::: Given material

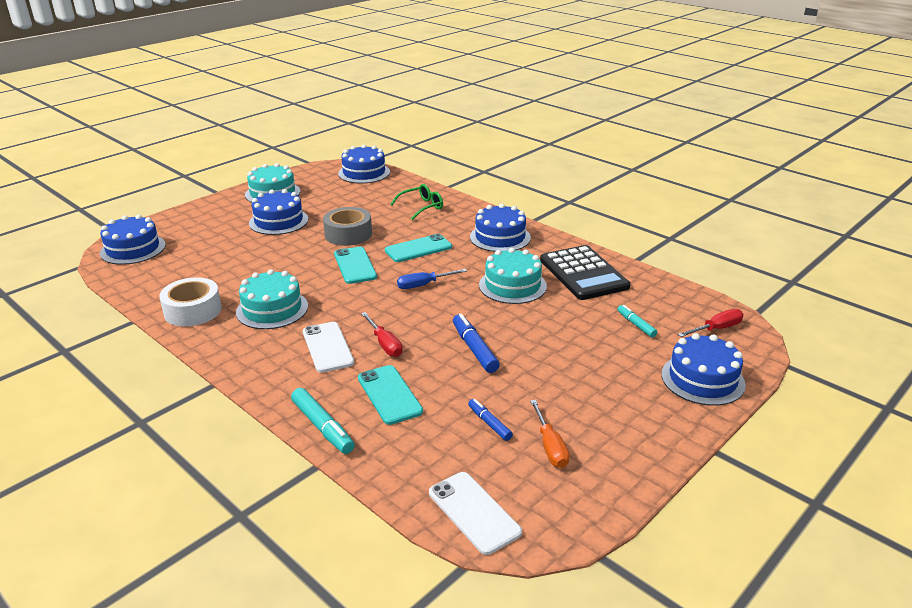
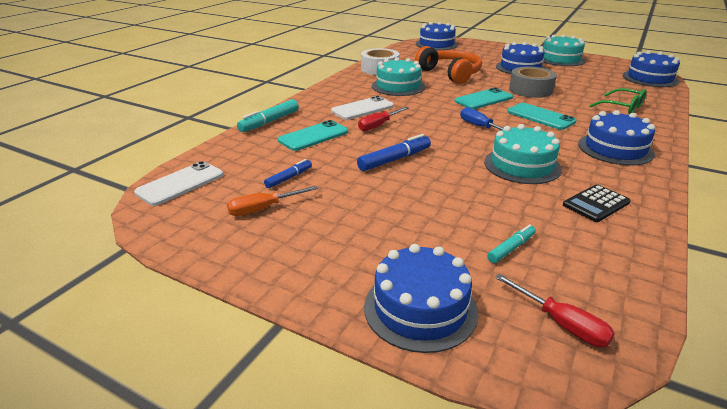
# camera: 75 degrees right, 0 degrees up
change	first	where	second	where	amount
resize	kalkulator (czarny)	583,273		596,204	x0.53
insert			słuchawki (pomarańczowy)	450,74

::::::

Goal of the exercise
Send back the listing exactly as it stands. Do not include the pictures.

Task output
# camera: 75 degrees right, 0 degrees up
change	first	where	second	where	amount
resize	kalkulator (czarny)	583,273		596,204	x0.53
insert			słuchawki (pomarańczowy)	450,74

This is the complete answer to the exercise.